### [WORK TASK]
Go through the data line by line and count the lines that hold "purple". Reply with the total only.

### [DATA SHOWN]
☆ ☆ ☆ ☆ ☆ ☆ ☆
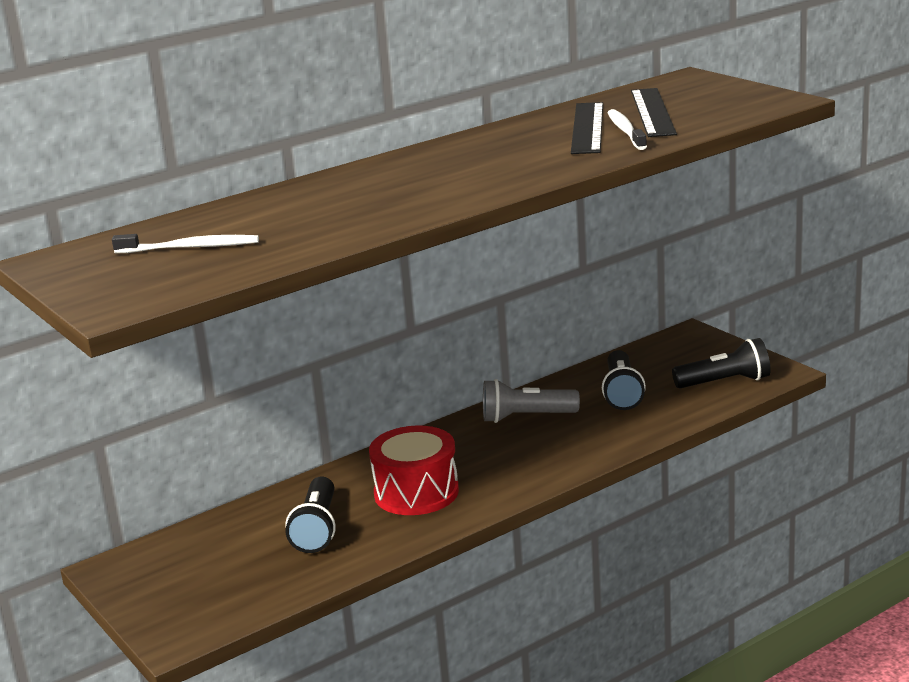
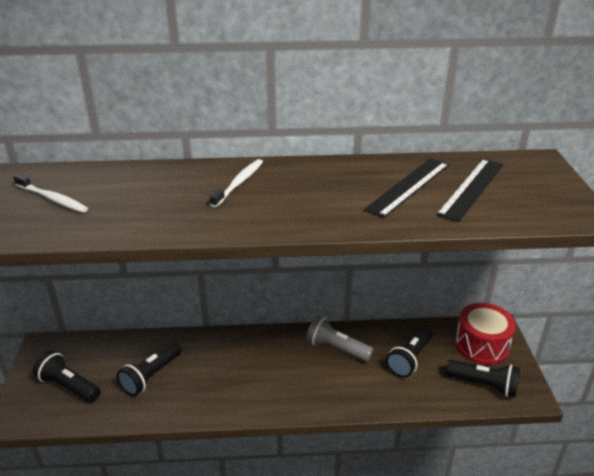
camera: 30 degrees right, 10 degrees up
(212, 582) = (69, 386): none -> black flashlight
(416, 492) = (223, 377): red drum -> red drum (481, 345)
(626, 131) = (429, 202): white toothbrush -> white toothbrush (239, 183)

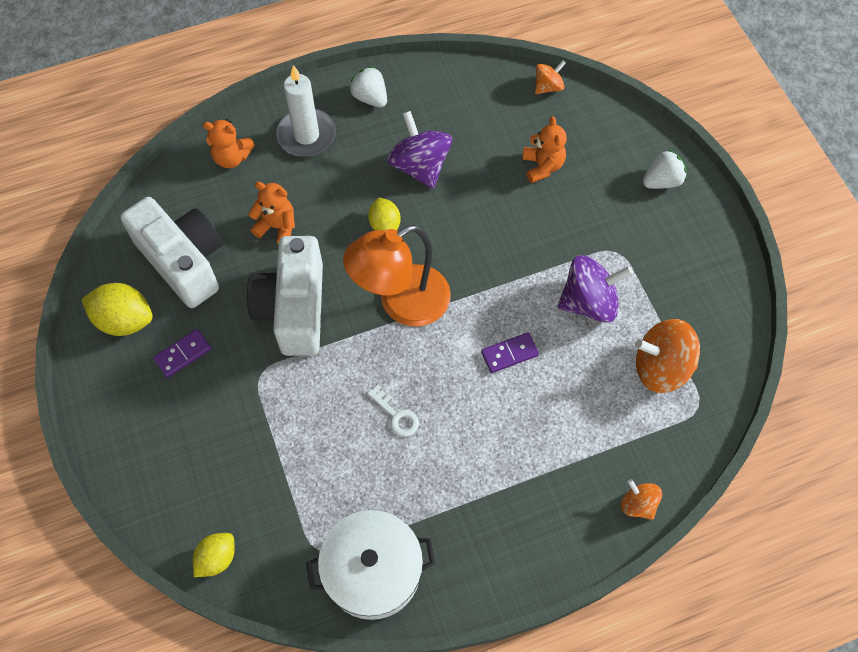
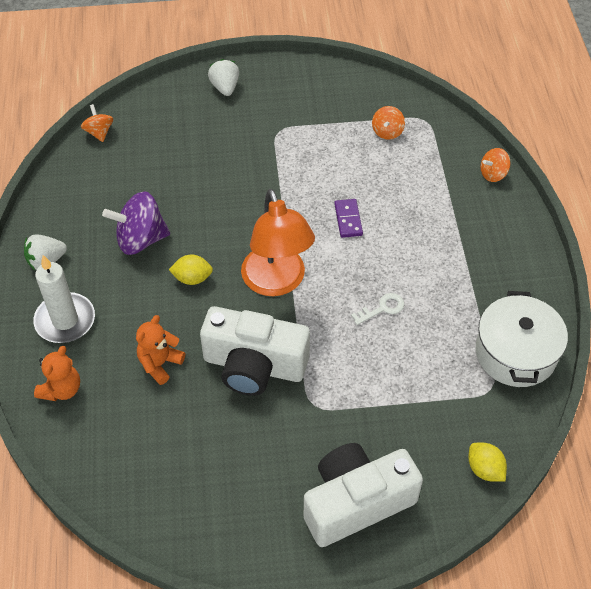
camera: 75 degrees left, 10 degrees down
(125, 320) = (217, 517): yellow lemon -> none
(183, 261) = (168, 452): white camera -> white camera (356, 502)
(183, 354) = (272, 468): purple domino -> none
(542, 166) = (178, 156): orange teddy bear -> none
(589, 302) = (318, 159): purple spinning top -> none
(661, 367) = (387, 132): orange spinning top -> orange spinning top, size x0.55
☆ ☆ ☆ ☆ ☆ ☆ ☆
### [EXPECTED ANSWER]
2